Material for the task
━━━

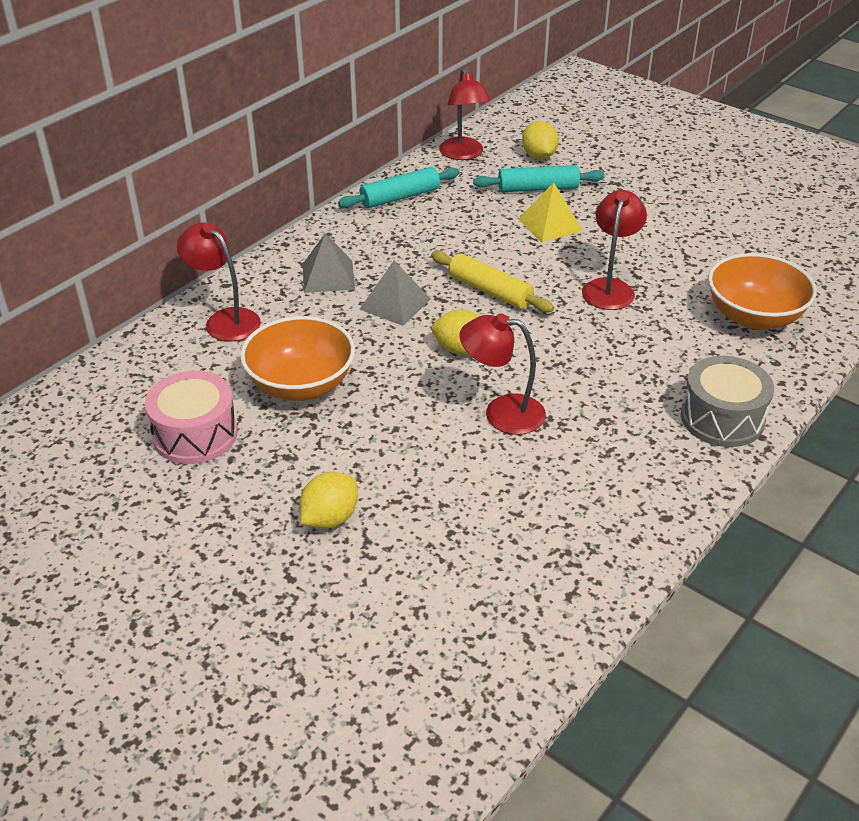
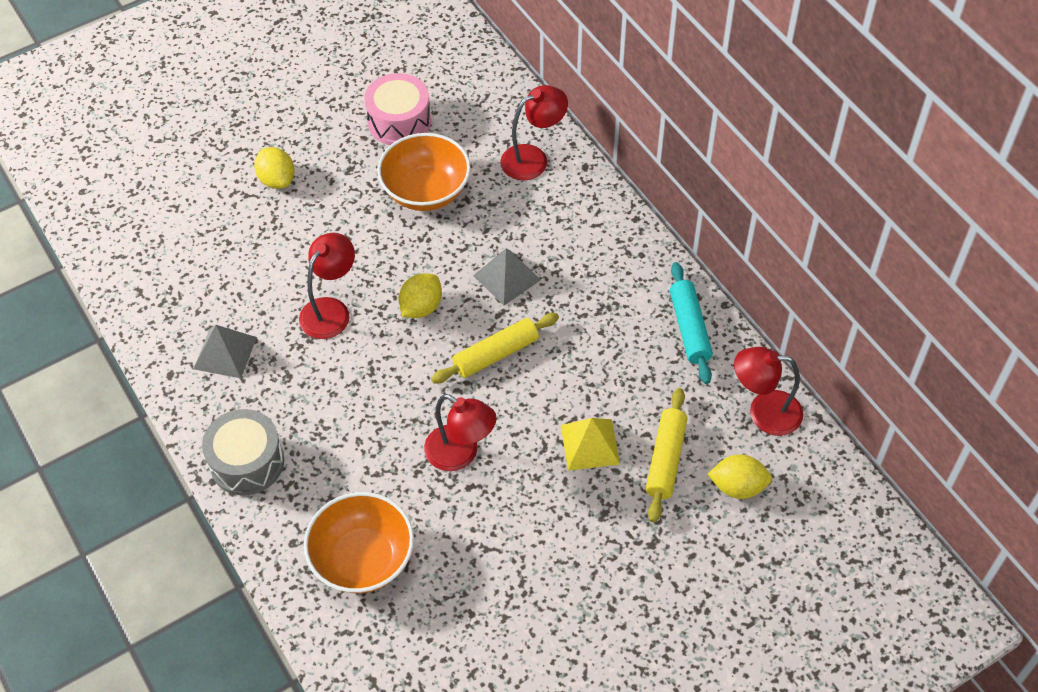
camera: 110 degrees right, 15 degrees up
grey pyramid [303,233,355,293] -> grey pyramid moved to [194,325,257,378]
turquoise rolling pin [473,165,604,192] -> yellow rolling pin [646,388,687,522]

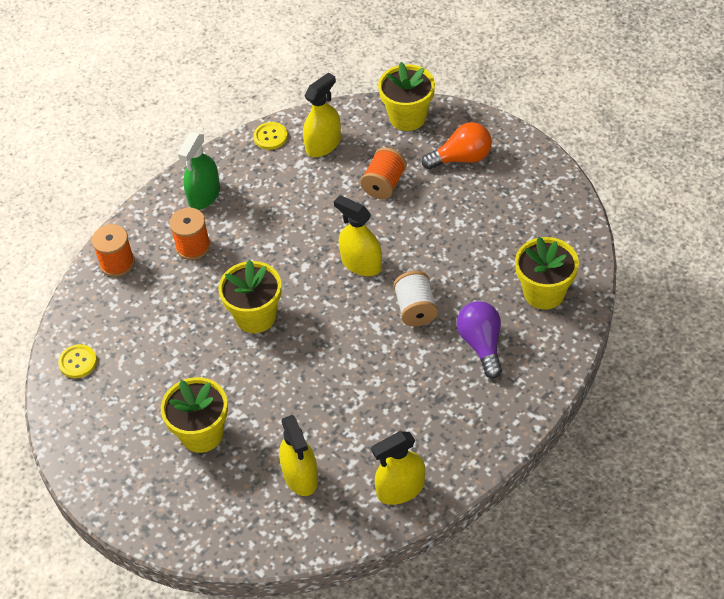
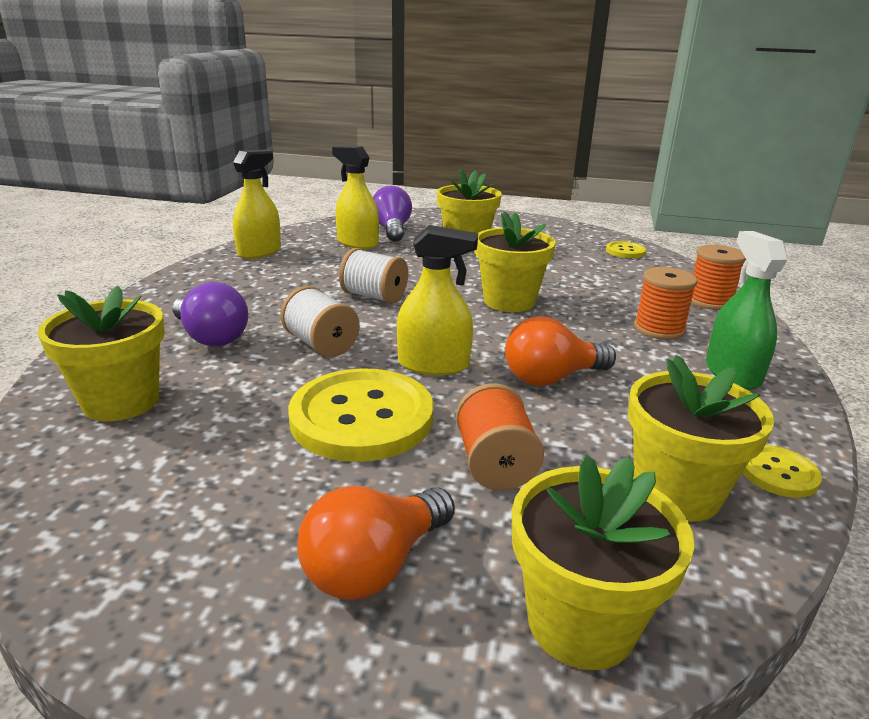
camera: 145 degrees right, 25 degrees down
yellow spray bottle [303,72,341,157] -> yellow flower pot [628,355,774,522]
none -> yellow button [288,368,433,462]
none -> white spool [339,248,408,304]
none -> purple light bulb [373,186,412,242]
none -> orange light bulb [505,316,616,386]

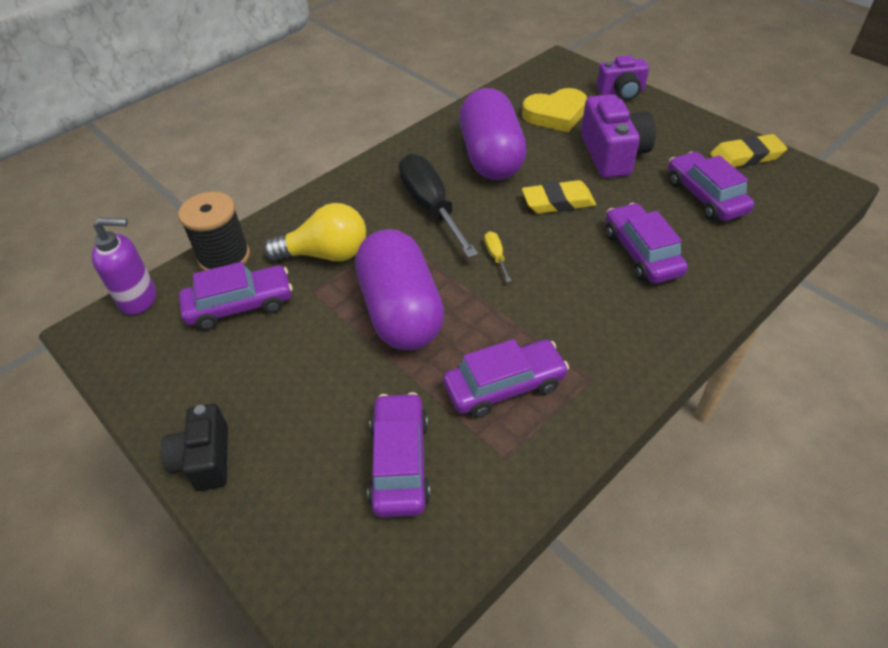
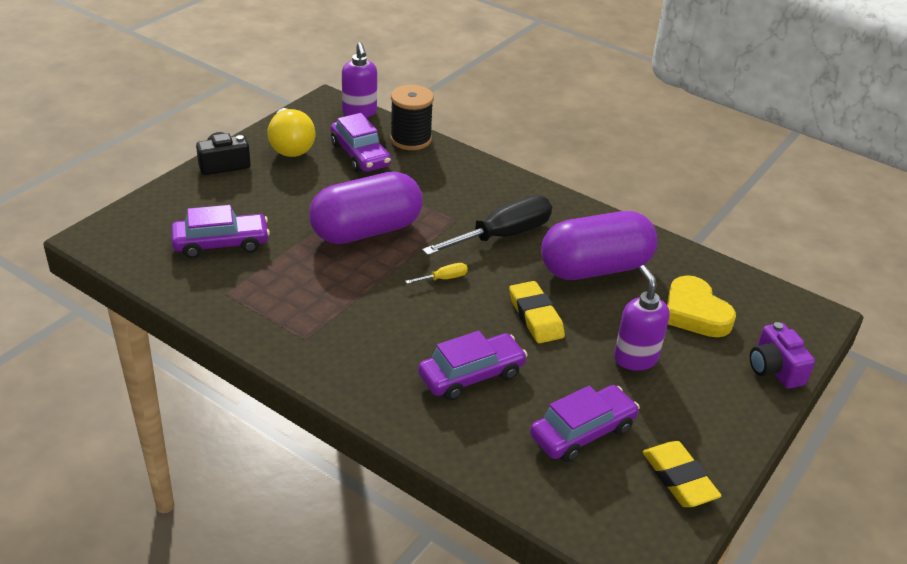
camera: 75 degrees right, 10 degrees down
yellow light bulb [263,203,366,261] -> yellow light bulb moved to [267,108,316,157]
purple car [443,339,569,418] -> none
purple camera [581,94,656,178] -> purple soap dispenser [614,265,669,371]

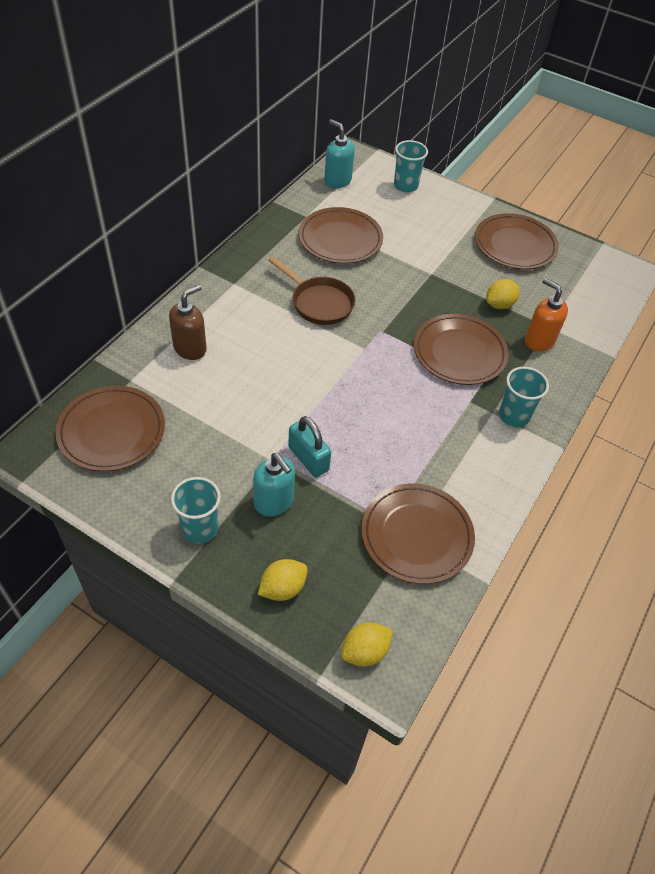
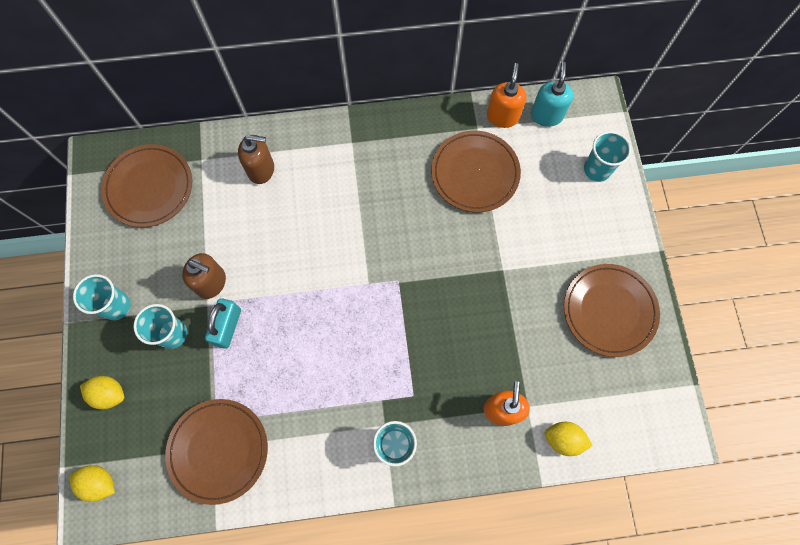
camera: 55 degrees right, 20 degrees up
turquoise soap dispenser [253,453,295,516] -> turquoise cup [134,304,187,349]
brown pan [268,256,356,325] -> none
brown plate [414,314,509,385] -> none
yellow lemon [486,279,520,309] -> yellow lemon moved to [545,422,593,456]
none -> brown soap dispenser [182,253,226,299]
none -> orange soap dispenser [487,63,527,128]

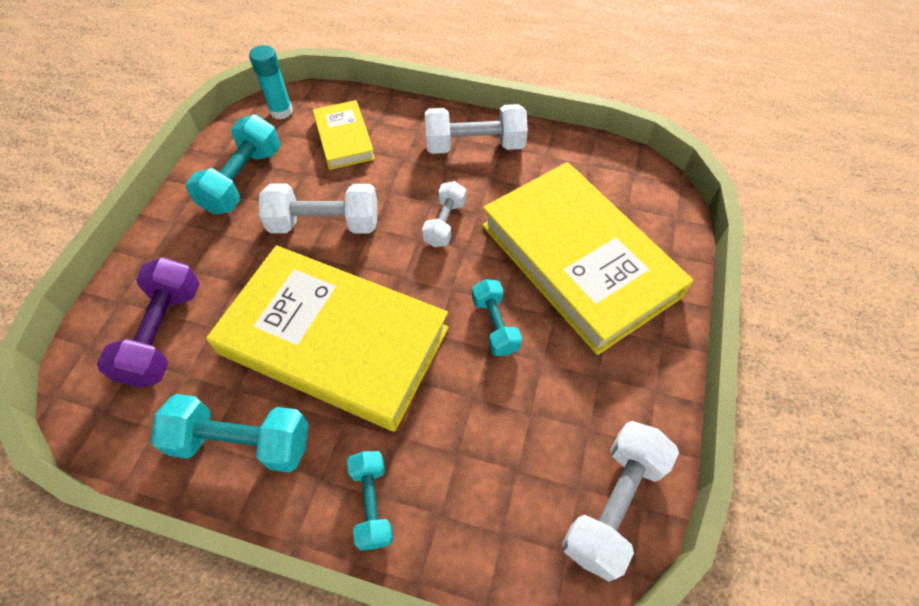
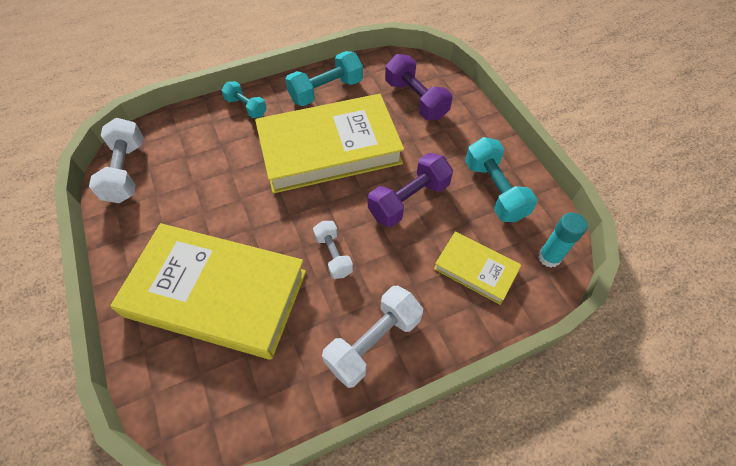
camera: 140 degrees right, 0 degrees up
white dumbbell [259,183,377,234] -> purple dumbbell [368,153,453,227]
turquoise dumbbell [472,279,522,356] -> none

━━━

Problem statement
If a line of the records above holds the word "yellow", show it.

Response below
turquoise rolling pin [473,165,604,192] -> yellow rolling pin [646,388,687,522]
yellow spray bottle [303,72,341,157] -> yellow flower pot [628,355,774,522]
none -> yellow button [288,368,433,462]
yellow light bulb [263,203,366,261] -> yellow light bulb moved to [267,108,316,157]
yellow lemon [486,279,520,309] -> yellow lemon moved to [545,422,593,456]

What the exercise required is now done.